_Collected data_
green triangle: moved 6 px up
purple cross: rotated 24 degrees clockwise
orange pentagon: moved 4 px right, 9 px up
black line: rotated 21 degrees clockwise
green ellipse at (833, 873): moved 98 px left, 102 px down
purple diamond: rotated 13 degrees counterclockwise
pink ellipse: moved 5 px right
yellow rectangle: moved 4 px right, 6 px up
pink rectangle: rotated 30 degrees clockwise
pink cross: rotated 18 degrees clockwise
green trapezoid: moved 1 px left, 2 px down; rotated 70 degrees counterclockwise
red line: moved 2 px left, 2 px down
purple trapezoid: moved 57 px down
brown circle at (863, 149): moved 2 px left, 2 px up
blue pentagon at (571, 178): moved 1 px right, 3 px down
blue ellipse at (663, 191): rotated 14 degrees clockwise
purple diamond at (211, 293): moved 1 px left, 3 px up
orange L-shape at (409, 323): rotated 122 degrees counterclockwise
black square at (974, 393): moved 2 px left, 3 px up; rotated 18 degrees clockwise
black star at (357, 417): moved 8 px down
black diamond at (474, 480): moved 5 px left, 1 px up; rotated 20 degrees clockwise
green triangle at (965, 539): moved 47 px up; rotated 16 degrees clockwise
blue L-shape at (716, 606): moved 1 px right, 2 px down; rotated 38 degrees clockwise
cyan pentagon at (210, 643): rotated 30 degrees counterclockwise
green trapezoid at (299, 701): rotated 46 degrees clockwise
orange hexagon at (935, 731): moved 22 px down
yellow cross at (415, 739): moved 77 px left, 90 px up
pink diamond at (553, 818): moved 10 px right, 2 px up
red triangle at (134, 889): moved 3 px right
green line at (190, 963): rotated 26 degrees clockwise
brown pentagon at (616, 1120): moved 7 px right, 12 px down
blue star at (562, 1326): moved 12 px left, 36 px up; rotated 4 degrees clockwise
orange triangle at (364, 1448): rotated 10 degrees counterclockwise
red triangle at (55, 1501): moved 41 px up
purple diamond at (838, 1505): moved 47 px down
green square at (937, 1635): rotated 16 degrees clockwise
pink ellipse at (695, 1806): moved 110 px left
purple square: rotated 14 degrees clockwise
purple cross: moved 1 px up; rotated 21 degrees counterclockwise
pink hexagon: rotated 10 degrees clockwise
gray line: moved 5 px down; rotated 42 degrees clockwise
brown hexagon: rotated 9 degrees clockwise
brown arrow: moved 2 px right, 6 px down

_ACTION ITEM_
The requested lines run from the one with "cyan pentagon at" through the last line of the records. Return them exactly.

_ANSWER BELOW_
cyan pentagon at (210, 643): rotated 30 degrees counterclockwise
green trapezoid at (299, 701): rotated 46 degrees clockwise
orange hexagon at (935, 731): moved 22 px down
yellow cross at (415, 739): moved 77 px left, 90 px up
pink diamond at (553, 818): moved 10 px right, 2 px up
red triangle at (134, 889): moved 3 px right
green line at (190, 963): rotated 26 degrees clockwise
brown pentagon at (616, 1120): moved 7 px right, 12 px down
blue star at (562, 1326): moved 12 px left, 36 px up; rotated 4 degrees clockwise
orange triangle at (364, 1448): rotated 10 degrees counterclockwise
red triangle at (55, 1501): moved 41 px up
purple diamond at (838, 1505): moved 47 px down
green square at (937, 1635): rotated 16 degrees clockwise
pink ellipse at (695, 1806): moved 110 px left
purple square: rotated 14 degrees clockwise
purple cross: moved 1 px up; rotated 21 degrees counterclockwise
pink hexagon: rotated 10 degrees clockwise
gray line: moved 5 px down; rotated 42 degrees clockwise
brown hexagon: rotated 9 degrees clockwise
brown arrow: moved 2 px right, 6 px down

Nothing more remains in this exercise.